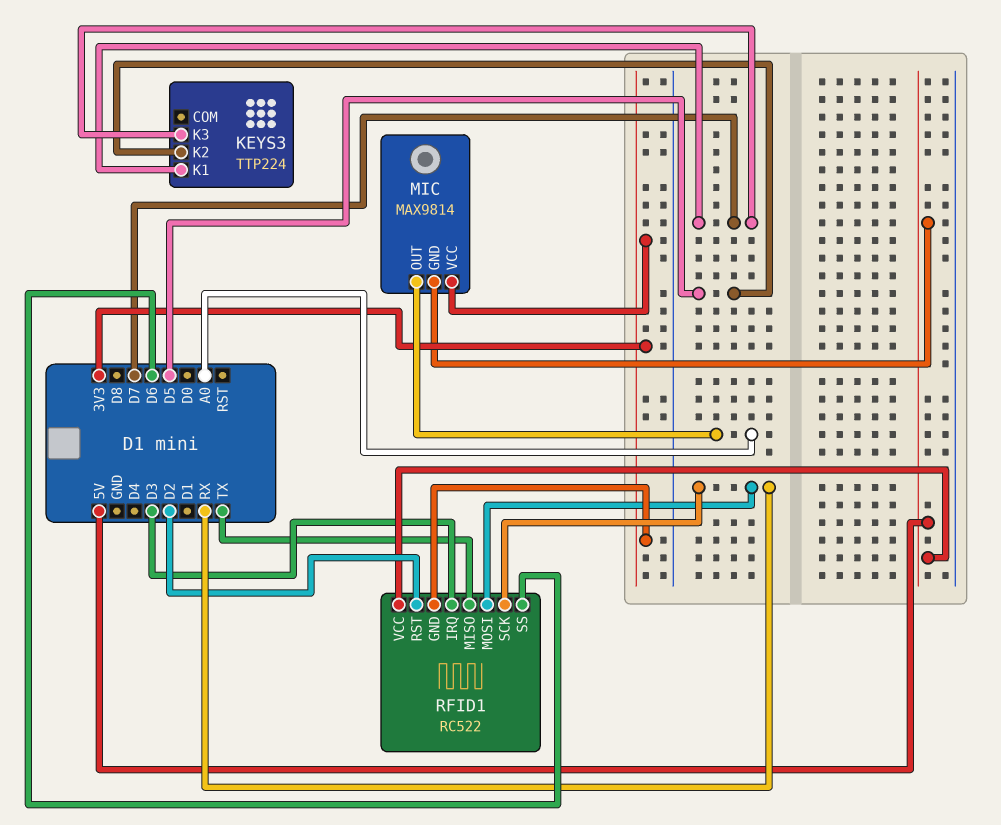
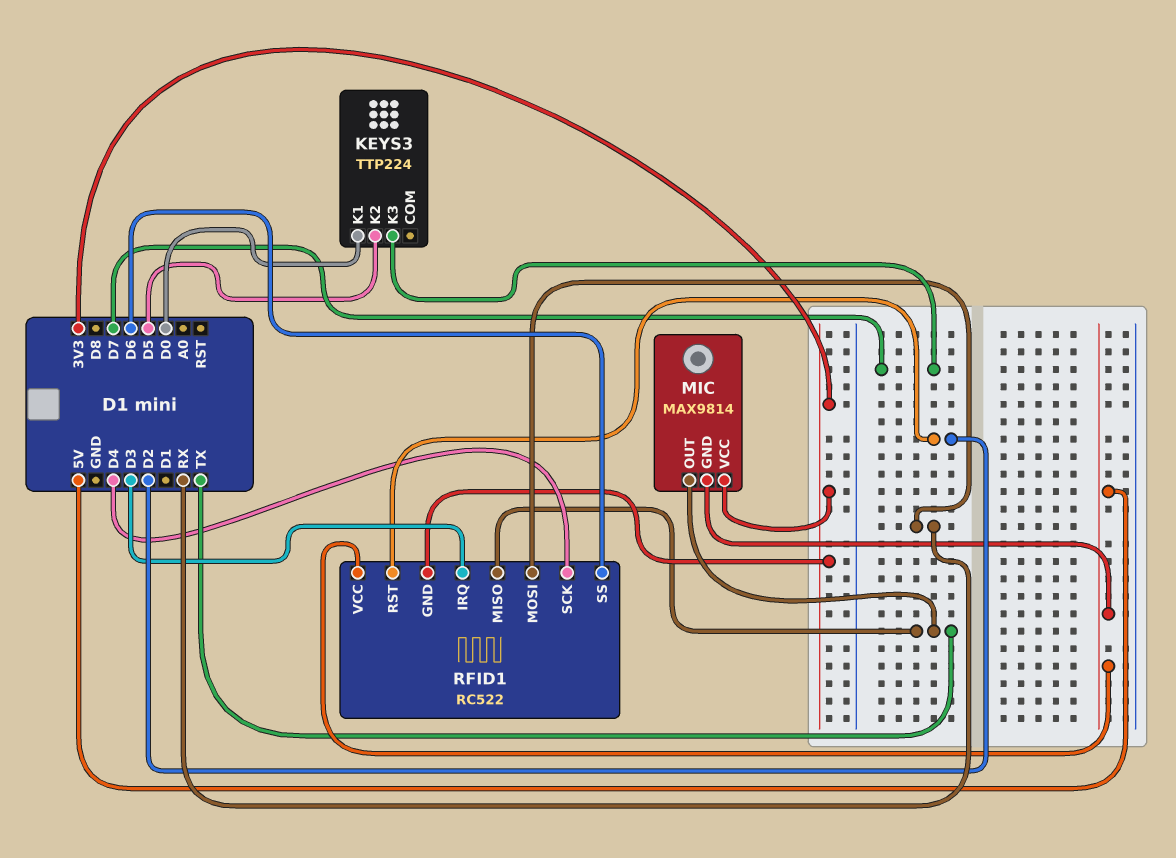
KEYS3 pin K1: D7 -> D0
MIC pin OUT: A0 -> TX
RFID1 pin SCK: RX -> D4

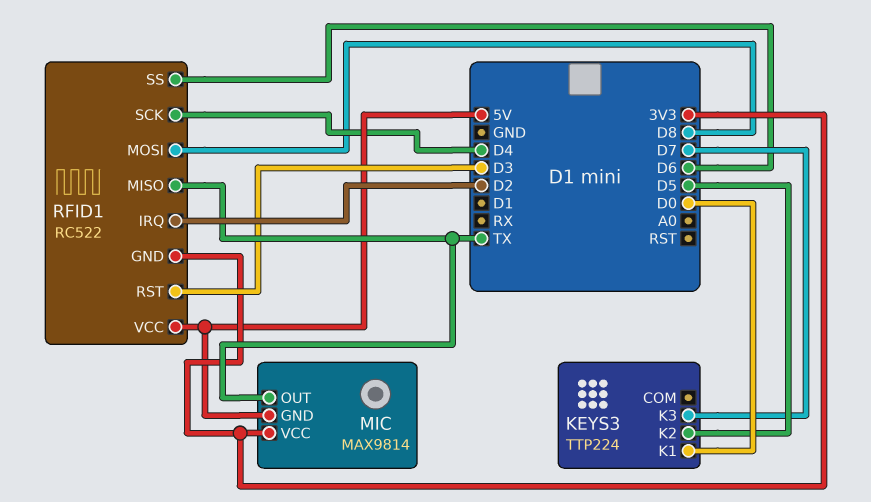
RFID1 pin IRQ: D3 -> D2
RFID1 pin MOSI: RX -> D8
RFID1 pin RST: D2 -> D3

• Work item:
Give again, word for word, every line from the one holding "RFID1 pin IRQ: D3 -> D2" to the end of the data.

• Expected answer:
RFID1 pin IRQ: D3 -> D2
RFID1 pin MOSI: RX -> D8
RFID1 pin RST: D2 -> D3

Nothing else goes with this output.